== AIM OF THE EXERCISE ==
Copy out all of the following data line for line, keeping every character unchanged.

---------- SOURCE RECORDS

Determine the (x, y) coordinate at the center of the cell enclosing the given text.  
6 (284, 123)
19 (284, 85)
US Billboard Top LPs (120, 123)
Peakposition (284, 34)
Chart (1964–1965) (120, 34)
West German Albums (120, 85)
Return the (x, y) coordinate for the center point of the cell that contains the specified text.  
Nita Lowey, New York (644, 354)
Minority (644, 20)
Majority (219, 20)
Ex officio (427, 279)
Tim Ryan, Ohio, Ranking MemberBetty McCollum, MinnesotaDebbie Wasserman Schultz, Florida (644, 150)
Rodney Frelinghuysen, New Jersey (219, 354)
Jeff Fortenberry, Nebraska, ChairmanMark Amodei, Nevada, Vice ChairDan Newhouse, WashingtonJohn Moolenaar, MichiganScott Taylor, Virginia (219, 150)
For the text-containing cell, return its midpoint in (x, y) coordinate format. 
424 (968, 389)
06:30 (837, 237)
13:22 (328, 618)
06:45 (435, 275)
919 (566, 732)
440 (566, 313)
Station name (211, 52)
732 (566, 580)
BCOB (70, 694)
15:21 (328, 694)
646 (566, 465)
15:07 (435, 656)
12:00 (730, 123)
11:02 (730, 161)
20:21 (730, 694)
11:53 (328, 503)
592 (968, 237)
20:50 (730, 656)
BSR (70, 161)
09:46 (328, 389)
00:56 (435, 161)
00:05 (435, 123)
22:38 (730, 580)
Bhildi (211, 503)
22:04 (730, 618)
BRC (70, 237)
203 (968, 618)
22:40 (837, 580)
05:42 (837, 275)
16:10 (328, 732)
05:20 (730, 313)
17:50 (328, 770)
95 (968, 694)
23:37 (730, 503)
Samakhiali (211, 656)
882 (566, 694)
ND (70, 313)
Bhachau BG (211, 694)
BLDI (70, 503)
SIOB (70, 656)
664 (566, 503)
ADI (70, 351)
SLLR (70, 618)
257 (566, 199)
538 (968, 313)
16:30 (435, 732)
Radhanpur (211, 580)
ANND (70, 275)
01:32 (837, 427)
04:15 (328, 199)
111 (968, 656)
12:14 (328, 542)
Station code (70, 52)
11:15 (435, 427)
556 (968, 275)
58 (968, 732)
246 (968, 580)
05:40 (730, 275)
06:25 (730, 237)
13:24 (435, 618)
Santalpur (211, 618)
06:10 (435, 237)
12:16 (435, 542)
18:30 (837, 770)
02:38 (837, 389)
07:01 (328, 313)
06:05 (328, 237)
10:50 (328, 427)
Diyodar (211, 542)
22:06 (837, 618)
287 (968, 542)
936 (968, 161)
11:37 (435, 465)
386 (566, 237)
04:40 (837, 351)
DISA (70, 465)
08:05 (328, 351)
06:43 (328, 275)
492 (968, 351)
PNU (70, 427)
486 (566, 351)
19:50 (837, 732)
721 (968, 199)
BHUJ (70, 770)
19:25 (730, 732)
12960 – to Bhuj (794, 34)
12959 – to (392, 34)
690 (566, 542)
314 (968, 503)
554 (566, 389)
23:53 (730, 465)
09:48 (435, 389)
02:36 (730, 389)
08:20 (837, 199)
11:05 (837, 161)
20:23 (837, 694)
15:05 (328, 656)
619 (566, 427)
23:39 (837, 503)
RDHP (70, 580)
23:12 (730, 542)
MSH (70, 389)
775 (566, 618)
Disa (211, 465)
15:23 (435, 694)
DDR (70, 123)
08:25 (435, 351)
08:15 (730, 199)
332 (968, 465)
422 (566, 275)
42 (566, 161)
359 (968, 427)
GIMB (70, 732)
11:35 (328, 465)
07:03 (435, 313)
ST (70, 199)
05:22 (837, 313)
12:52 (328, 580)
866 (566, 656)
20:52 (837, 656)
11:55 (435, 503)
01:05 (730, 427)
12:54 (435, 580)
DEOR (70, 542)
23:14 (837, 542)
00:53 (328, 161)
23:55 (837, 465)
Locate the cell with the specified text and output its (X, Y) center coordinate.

--------------------

== EXPECTED ANSWER ==
Determine the (x, y) coordinate at the center of the cell enclosing the given text.  
6 (284, 123)
19 (284, 85)
US Billboard Top LPs (120, 123)
Peakposition (284, 34)
Chart (1964–1965) (120, 34)
West German Albums (120, 85)
Return the (x, y) coordinate for the center point of the cell that contains the specified text.  
Nita Lowey, New York (644, 354)
Minority (644, 20)
Majority (219, 20)
Ex officio (427, 279)
Tim Ryan, Ohio, Ranking MemberBetty McCollum, MinnesotaDebbie Wasserman Schultz, Florida (644, 150)
Rodney Frelinghuysen, New Jersey (219, 354)
Jeff Fortenberry, Nebraska, ChairmanMark Amodei, Nevada, Vice ChairDan Newhouse, WashingtonJohn Moolenaar, MichiganScott Taylor, Virginia (219, 150)
For the text-containing cell, return its midpoint in (x, y) coordinate format. 
424 (968, 389)
06:30 (837, 237)
13:22 (328, 618)
06:45 (435, 275)
919 (566, 732)
440 (566, 313)
Station name (211, 52)
732 (566, 580)
BCOB (70, 694)
15:21 (328, 694)
646 (566, 465)
15:07 (435, 656)
12:00 (730, 123)
11:02 (730, 161)
20:21 (730, 694)
11:53 (328, 503)
592 (968, 237)
20:50 (730, 656)
BSR (70, 161)
09:46 (328, 389)
00:56 (435, 161)
00:05 (435, 123)
22:38 (730, 580)
Bhildi (211, 503)
22:04 (730, 618)
BRC (70, 237)
203 (968, 618)
22:40 (837, 580)
05:42 (837, 275)
16:10 (328, 732)
05:20 (730, 313)
17:50 (328, 770)
95 (968, 694)
23:37 (730, 503)
Samakhiali (211, 656)
882 (566, 694)
ND (70, 313)
Bhachau BG (211, 694)
BLDI (70, 503)
SIOB (70, 656)
664 (566, 503)
ADI (70, 351)
SLLR (70, 618)
257 (566, 199)
538 (968, 313)
16:30 (435, 732)
Radhanpur (211, 580)
ANND (70, 275)
01:32 (837, 427)
04:15 (328, 199)
111 (968, 656)
12:14 (328, 542)
Station code (70, 52)
11:15 (435, 427)
556 (968, 275)
58 (968, 732)
246 (968, 580)
05:40 (730, 275)
06:25 (730, 237)
13:24 (435, 618)
Santalpur (211, 618)
06:10 (435, 237)
12:16 (435, 542)
18:30 (837, 770)
02:38 (837, 389)
07:01 (328, 313)
06:05 (328, 237)
10:50 (328, 427)
Diyodar (211, 542)
22:06 (837, 618)
287 (968, 542)
936 (968, 161)
11:37 (435, 465)
386 (566, 237)
04:40 (837, 351)
DISA (70, 465)
08:05 (328, 351)
06:43 (328, 275)
492 (968, 351)
PNU (70, 427)
486 (566, 351)
19:50 (837, 732)
721 (968, 199)
BHUJ (70, 770)
19:25 (730, 732)
12960 – to Bhuj (794, 34)
12959 – to (392, 34)
690 (566, 542)
314 (968, 503)
554 (566, 389)
23:53 (730, 465)
09:48 (435, 389)
02:36 (730, 389)
08:20 (837, 199)
11:05 (837, 161)
20:23 (837, 694)
15:05 (328, 656)
619 (566, 427)
23:39 (837, 503)
RDHP (70, 580)
23:12 (730, 542)
MSH (70, 389)
775 (566, 618)
Disa (211, 465)
15:23 (435, 694)
DDR (70, 123)
08:25 (435, 351)
08:15 (730, 199)
332 (968, 465)
422 (566, 275)
42 (566, 161)
359 (968, 427)
GIMB (70, 732)
11:35 (328, 465)
07:03 (435, 313)
ST (70, 199)
05:22 (837, 313)
12:52 (328, 580)
866 (566, 656)
20:52 (837, 656)
11:55 (435, 503)
01:05 (730, 427)
12:54 (435, 580)
DEOR (70, 542)
23:14 (837, 542)
00:53 (328, 161)
23:55 (837, 465)
Locate the cell with the specified text and output its (X, Y) center coordinate.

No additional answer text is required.